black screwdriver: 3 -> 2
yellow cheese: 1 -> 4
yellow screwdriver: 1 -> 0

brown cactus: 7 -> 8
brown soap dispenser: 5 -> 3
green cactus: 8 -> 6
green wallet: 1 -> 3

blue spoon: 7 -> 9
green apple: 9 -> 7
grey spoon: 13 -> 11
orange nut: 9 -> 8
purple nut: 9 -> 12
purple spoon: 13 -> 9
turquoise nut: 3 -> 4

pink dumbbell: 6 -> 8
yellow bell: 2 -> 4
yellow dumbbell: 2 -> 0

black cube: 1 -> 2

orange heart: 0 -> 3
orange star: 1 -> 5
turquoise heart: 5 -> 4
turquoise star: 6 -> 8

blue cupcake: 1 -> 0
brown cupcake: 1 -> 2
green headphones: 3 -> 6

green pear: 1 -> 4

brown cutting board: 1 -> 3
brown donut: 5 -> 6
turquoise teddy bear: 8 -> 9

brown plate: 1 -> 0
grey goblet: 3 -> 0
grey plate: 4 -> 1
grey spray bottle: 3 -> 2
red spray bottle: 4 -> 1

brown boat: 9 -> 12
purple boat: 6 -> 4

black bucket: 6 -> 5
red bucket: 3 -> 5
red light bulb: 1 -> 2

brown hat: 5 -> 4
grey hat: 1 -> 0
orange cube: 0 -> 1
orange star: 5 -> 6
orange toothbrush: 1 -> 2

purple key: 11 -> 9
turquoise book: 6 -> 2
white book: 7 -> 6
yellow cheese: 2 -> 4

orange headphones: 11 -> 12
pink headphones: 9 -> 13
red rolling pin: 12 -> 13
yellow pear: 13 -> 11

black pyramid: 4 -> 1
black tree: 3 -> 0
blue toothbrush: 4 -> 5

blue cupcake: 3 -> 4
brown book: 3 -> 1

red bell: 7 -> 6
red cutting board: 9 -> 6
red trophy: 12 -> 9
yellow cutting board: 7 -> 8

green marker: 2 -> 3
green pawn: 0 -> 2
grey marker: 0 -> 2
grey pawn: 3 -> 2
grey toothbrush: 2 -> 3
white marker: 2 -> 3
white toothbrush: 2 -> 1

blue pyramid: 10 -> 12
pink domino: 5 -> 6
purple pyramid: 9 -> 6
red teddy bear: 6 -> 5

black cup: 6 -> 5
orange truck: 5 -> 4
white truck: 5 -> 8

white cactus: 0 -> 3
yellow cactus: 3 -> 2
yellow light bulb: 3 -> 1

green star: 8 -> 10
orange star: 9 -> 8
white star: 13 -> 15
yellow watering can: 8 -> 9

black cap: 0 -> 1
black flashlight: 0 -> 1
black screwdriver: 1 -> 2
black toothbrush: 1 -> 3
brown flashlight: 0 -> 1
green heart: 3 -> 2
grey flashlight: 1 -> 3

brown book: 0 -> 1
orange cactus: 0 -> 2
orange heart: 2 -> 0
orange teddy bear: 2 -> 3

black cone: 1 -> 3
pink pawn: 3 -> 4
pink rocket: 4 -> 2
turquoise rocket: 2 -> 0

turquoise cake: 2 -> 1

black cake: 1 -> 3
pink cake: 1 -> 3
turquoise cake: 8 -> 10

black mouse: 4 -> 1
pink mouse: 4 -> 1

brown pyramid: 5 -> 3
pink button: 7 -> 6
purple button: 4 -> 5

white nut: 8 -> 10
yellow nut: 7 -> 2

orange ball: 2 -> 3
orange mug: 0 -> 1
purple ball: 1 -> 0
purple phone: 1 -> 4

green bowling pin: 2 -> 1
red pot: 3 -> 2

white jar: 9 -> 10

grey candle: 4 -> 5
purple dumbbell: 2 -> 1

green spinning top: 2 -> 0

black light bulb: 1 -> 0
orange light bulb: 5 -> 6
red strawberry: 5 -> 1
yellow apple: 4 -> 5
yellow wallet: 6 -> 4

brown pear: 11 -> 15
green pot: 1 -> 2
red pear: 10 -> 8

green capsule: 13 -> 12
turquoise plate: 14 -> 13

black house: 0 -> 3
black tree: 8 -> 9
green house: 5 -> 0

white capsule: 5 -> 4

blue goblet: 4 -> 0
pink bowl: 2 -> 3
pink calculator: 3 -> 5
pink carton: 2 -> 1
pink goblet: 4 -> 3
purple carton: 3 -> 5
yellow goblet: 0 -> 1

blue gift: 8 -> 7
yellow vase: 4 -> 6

= = = = =

● **Exercise**: The expected answer is a copy of each line in the listing above that contains "blue".

● **Answer to this task**:
blue spoon: 7 -> 9
blue cupcake: 1 -> 0
blue toothbrush: 4 -> 5
blue cupcake: 3 -> 4
blue pyramid: 10 -> 12
blue goblet: 4 -> 0
blue gift: 8 -> 7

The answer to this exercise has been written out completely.